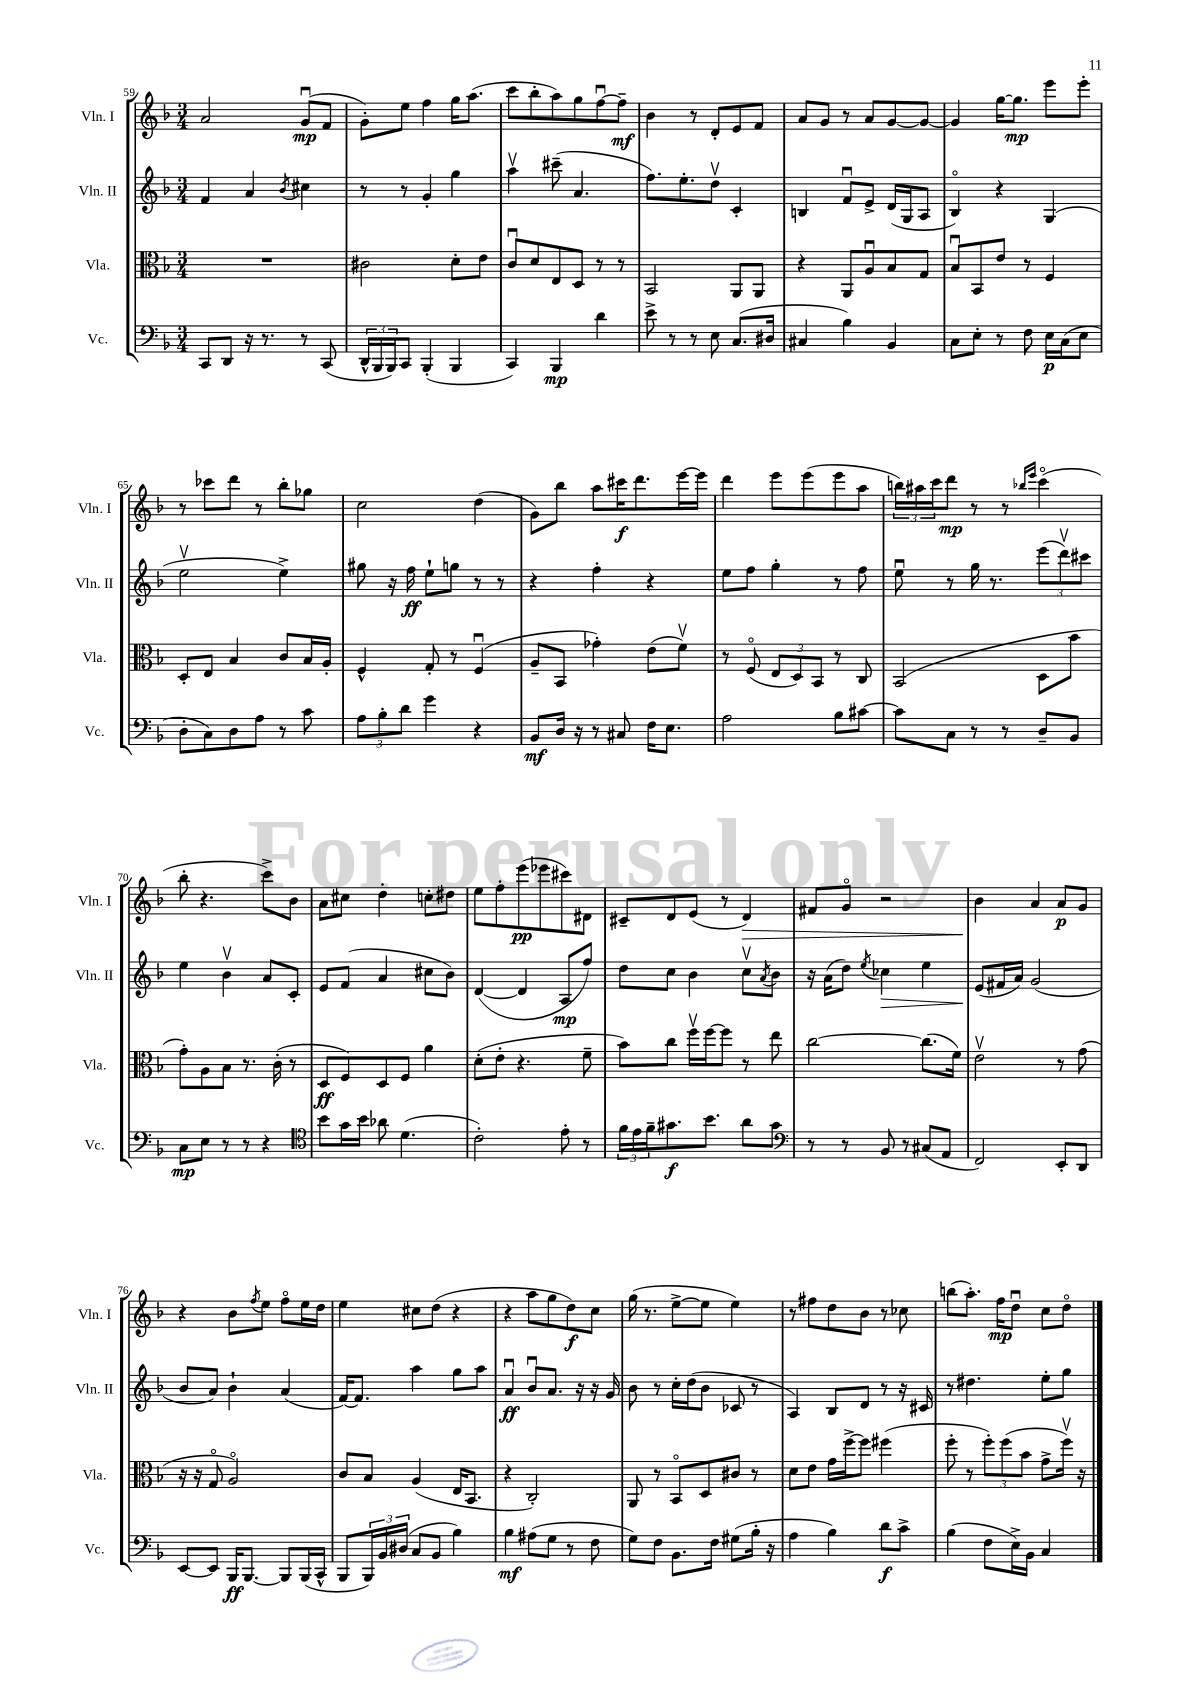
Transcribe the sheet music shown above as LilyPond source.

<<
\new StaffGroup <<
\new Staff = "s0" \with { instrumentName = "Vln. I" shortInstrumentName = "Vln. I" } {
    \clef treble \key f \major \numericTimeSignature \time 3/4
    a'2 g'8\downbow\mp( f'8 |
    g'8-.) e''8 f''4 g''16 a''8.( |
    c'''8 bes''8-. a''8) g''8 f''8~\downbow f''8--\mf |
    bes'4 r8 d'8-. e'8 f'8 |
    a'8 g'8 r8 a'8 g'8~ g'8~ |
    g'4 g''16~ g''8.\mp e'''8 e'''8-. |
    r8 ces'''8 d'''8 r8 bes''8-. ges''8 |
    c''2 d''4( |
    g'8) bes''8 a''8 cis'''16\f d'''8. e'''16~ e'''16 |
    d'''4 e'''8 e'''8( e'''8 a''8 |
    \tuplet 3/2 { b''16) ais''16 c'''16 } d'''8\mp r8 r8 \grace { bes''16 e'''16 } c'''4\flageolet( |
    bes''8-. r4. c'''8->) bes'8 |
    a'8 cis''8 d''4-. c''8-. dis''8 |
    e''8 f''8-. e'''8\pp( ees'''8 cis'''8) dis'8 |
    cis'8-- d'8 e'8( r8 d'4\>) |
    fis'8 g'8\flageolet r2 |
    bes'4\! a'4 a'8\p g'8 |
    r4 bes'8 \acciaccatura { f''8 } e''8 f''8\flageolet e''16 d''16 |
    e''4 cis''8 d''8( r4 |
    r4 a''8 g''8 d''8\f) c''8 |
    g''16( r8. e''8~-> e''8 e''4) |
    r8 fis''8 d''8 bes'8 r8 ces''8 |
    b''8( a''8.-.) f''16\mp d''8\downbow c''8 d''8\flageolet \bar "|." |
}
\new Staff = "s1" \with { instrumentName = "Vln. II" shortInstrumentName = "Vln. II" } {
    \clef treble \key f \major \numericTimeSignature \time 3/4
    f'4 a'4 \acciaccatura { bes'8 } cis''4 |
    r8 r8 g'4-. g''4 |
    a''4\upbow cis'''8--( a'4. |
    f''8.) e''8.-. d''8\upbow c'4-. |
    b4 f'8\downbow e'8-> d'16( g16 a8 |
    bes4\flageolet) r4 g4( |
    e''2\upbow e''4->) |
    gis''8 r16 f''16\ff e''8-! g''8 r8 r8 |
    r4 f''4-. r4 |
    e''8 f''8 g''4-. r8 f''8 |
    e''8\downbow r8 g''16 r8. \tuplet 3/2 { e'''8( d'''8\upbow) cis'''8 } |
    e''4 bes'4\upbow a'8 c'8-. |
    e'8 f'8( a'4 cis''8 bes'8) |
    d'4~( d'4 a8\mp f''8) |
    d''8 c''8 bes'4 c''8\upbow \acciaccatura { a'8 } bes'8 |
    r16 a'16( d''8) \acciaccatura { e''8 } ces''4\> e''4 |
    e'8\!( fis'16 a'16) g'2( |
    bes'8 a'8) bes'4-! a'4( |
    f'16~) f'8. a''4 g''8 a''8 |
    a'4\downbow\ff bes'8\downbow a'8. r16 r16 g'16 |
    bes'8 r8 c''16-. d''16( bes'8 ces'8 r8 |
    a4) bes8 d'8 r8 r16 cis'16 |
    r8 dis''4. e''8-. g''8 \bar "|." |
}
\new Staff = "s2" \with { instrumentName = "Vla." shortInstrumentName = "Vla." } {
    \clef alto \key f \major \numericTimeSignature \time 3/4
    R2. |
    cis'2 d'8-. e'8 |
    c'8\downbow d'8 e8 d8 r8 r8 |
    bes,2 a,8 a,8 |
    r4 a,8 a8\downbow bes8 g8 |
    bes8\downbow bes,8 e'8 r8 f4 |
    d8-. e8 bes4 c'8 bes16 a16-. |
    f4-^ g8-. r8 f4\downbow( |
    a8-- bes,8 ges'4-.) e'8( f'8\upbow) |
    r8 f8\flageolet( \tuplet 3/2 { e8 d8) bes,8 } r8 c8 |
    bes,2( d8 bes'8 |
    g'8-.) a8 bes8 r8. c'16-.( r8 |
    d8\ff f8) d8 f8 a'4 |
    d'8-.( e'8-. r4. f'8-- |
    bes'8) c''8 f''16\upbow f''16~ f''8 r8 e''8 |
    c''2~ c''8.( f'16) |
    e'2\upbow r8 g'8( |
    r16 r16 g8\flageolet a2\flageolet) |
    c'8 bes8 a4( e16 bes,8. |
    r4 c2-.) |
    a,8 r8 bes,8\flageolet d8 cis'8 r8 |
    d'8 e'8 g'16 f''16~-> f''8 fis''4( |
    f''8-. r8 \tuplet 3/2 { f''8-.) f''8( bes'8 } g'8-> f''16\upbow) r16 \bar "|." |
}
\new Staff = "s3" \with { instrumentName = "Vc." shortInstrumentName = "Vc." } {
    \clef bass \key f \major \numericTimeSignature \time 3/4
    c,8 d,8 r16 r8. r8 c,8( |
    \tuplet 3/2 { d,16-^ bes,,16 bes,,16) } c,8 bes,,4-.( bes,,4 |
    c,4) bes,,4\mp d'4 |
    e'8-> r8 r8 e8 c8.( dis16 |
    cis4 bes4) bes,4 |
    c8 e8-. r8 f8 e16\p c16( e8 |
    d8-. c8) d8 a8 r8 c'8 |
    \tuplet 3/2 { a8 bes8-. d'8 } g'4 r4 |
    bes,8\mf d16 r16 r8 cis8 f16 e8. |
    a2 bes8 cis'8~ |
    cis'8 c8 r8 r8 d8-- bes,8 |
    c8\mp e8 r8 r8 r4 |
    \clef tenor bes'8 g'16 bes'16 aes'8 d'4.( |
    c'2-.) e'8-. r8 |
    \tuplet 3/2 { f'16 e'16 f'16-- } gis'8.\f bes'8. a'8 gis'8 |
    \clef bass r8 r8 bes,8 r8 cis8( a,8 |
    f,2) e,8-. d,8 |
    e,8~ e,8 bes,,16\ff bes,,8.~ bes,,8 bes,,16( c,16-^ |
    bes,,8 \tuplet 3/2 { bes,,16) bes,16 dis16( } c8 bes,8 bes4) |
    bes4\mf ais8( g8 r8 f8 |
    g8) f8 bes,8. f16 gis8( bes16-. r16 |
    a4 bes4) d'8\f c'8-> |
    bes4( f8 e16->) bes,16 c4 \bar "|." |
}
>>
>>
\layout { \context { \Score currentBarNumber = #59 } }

▸ CHALLENGE:
Count the lines in the entries above that contain the string "time". Reply with the number alone.

▸ EXERCISE OUTPUT:
4